*** Opening RECORDS FOR THIS EXERCISE ***

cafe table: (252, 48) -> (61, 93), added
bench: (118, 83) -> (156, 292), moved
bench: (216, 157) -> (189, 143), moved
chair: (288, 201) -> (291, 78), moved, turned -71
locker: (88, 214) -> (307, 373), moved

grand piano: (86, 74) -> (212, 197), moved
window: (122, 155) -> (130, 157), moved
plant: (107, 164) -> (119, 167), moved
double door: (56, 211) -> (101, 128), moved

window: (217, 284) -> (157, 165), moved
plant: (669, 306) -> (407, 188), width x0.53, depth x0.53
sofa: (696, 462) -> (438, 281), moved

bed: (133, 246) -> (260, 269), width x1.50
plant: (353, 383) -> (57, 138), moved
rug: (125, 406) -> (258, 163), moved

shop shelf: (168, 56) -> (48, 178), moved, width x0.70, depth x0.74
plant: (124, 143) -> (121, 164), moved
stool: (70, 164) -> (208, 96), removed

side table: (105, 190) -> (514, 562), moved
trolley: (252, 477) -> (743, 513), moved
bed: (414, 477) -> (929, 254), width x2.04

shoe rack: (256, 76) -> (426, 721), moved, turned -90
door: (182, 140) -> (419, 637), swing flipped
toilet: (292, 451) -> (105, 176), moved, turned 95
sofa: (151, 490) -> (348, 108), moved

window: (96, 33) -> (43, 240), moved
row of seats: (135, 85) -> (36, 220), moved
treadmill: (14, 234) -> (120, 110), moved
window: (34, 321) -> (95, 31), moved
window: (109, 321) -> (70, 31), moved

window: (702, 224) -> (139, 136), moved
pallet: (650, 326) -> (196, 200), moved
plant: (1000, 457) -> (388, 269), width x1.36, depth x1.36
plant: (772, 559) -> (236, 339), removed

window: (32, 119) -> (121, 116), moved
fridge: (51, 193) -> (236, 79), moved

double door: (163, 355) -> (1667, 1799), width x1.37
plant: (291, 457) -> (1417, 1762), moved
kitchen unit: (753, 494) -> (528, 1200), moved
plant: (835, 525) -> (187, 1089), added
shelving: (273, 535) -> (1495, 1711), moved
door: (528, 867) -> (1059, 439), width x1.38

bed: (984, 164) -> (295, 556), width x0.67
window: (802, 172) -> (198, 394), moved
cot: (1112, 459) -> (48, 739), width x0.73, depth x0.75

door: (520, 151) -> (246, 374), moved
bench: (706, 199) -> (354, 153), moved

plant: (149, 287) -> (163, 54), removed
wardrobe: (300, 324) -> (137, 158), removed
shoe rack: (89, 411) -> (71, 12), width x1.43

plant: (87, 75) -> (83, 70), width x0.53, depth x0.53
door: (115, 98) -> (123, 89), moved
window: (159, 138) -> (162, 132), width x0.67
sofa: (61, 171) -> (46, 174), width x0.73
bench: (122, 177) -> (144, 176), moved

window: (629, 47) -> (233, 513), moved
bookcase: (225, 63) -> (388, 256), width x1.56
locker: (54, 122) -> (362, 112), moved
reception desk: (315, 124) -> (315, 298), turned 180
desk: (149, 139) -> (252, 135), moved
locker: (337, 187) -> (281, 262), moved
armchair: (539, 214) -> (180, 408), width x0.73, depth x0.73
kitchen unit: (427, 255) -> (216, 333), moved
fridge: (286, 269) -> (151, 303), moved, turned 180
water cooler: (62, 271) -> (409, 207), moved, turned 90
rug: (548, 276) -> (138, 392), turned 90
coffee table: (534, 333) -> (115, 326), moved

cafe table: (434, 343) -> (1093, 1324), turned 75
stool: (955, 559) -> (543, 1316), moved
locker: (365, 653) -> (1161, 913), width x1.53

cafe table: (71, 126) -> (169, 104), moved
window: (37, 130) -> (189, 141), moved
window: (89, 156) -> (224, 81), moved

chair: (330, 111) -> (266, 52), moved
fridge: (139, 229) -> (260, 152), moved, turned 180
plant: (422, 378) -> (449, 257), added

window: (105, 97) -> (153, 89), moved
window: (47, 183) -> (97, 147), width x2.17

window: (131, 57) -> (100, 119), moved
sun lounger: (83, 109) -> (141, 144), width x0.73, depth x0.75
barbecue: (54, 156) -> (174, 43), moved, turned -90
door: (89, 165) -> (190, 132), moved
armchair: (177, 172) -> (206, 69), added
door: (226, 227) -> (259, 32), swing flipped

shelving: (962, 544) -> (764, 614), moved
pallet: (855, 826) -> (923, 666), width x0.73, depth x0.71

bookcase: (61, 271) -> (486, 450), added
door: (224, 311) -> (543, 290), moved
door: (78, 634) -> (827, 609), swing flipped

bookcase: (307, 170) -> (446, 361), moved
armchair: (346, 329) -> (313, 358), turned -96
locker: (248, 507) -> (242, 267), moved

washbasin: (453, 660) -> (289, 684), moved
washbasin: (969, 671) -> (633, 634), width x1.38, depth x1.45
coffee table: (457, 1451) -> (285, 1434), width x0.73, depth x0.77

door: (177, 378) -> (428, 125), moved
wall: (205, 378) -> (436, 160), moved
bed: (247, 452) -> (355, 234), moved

*** Closing RECORDS FOR THIS EXERCISE ***

◆ DESCRIPTION OF THE TASK
Go line by line through the data and copy any that contain "fridge".

◆ ANSWER BELOW
fridge: (51, 193) -> (236, 79), moved
fridge: (286, 269) -> (151, 303), moved, turned 180
fridge: (139, 229) -> (260, 152), moved, turned 180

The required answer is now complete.